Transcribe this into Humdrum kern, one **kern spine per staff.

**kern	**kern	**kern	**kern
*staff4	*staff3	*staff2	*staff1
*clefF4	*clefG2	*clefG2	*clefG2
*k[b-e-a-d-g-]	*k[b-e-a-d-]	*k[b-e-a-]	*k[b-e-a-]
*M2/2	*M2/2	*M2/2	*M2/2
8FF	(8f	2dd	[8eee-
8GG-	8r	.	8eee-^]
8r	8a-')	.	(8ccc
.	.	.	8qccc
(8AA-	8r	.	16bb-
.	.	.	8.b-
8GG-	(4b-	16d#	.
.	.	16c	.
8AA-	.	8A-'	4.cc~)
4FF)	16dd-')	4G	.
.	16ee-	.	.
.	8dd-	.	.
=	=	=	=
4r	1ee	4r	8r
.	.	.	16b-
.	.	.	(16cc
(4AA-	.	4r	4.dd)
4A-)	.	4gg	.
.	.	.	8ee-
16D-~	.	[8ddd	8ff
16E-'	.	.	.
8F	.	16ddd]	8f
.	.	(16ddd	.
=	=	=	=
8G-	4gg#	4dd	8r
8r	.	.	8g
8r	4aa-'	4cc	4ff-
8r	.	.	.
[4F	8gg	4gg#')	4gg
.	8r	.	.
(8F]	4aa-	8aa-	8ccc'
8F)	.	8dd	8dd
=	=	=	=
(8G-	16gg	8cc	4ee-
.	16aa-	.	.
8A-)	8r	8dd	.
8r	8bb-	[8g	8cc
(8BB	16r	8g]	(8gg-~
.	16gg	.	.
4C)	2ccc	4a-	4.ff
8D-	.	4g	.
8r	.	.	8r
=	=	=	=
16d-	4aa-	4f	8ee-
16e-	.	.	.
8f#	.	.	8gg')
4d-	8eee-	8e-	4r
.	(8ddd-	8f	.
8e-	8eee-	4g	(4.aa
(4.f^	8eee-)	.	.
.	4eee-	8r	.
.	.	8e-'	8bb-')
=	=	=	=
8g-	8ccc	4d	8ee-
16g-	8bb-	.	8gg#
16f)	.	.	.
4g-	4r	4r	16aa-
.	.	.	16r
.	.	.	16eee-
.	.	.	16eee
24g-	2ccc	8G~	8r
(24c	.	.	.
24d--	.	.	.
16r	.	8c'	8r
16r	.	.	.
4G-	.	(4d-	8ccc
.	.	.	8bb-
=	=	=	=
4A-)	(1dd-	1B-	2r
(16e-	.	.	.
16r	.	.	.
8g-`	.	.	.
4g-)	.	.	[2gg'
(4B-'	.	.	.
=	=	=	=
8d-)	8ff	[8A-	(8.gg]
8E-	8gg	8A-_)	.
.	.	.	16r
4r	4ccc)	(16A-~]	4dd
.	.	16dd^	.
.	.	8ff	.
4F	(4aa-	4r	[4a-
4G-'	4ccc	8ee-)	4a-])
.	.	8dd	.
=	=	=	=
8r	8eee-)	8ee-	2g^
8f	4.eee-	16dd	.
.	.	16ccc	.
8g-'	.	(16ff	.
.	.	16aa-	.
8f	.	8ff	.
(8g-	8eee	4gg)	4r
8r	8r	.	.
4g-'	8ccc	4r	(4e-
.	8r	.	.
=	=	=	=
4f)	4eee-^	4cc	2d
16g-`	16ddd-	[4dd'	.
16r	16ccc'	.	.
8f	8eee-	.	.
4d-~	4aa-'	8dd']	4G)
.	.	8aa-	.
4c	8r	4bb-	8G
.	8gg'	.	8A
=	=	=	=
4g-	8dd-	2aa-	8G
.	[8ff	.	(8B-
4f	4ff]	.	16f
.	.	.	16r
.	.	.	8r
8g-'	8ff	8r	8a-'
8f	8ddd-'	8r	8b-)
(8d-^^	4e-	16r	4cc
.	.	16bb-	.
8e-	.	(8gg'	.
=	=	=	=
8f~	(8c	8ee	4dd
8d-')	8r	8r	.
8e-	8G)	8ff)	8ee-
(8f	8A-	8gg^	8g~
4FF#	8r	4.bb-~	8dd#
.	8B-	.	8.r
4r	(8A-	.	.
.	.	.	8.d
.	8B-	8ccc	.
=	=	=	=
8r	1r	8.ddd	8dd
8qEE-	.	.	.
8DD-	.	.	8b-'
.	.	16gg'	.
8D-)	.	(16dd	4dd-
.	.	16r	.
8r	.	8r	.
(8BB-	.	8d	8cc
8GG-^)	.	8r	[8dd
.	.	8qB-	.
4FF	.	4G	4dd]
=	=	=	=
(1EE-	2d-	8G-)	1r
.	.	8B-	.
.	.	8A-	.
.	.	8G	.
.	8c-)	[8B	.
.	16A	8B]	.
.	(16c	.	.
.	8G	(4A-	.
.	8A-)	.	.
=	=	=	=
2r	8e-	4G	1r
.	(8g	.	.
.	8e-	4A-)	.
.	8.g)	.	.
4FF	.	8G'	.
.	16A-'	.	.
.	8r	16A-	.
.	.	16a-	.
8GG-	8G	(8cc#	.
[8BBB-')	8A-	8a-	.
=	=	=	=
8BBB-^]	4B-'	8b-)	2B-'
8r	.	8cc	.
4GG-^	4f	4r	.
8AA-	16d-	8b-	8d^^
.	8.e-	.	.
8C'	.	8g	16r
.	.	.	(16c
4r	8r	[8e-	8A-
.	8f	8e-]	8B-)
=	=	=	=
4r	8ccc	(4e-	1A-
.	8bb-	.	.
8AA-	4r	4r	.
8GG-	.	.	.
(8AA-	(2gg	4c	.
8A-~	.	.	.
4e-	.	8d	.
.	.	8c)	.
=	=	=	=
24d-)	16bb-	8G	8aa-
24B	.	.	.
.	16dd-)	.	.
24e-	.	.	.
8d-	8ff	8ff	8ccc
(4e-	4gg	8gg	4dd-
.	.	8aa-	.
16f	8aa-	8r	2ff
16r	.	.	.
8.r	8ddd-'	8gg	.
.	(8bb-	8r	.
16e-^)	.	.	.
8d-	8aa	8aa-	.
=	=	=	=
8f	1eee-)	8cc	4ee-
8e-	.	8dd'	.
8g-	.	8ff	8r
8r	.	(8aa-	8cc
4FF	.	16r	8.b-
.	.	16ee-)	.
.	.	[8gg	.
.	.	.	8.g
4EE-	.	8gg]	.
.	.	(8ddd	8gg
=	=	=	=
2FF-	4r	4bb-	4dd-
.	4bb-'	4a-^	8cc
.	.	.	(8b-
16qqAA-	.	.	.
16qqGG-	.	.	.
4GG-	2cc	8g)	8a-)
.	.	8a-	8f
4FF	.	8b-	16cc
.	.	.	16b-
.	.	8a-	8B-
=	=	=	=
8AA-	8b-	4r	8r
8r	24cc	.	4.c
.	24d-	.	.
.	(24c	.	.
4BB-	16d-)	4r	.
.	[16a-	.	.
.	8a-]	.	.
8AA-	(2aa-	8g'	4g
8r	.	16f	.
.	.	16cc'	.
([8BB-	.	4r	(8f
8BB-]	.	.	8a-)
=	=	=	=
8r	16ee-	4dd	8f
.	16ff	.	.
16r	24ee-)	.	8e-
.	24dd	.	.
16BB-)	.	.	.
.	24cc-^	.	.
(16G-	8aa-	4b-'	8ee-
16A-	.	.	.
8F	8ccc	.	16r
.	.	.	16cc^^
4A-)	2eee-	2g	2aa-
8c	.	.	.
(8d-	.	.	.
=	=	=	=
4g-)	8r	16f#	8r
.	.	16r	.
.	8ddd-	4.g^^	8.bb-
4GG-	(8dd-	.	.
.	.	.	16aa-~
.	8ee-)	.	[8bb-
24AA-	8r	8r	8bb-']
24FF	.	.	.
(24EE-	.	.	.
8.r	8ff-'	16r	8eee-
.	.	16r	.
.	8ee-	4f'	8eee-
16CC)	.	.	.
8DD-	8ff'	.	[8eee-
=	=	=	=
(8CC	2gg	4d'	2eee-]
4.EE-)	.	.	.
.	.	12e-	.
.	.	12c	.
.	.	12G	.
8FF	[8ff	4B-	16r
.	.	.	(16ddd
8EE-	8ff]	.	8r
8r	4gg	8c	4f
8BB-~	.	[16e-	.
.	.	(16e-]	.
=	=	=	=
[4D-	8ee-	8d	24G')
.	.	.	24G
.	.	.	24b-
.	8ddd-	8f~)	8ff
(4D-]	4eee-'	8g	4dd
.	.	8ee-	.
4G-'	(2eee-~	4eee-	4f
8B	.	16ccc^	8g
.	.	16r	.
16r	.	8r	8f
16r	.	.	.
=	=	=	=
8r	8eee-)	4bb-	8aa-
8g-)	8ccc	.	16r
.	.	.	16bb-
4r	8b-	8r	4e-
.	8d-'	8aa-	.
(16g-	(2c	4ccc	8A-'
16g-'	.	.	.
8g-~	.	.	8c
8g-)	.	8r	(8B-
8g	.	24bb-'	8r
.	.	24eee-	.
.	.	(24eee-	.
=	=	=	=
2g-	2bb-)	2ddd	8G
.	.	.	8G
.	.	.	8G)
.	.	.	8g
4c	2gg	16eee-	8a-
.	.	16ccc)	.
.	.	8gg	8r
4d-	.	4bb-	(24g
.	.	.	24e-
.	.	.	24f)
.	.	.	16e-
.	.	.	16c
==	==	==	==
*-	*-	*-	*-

_ _ _ _ _ _ _

**The task:** Pull out each line above that contains the string "kern", and copy those lines whole. Case counts.

**Written response:**
Transcribe this into Humdrum kern, one **kern spine per staff.
**kern	**kern	**kern	**kern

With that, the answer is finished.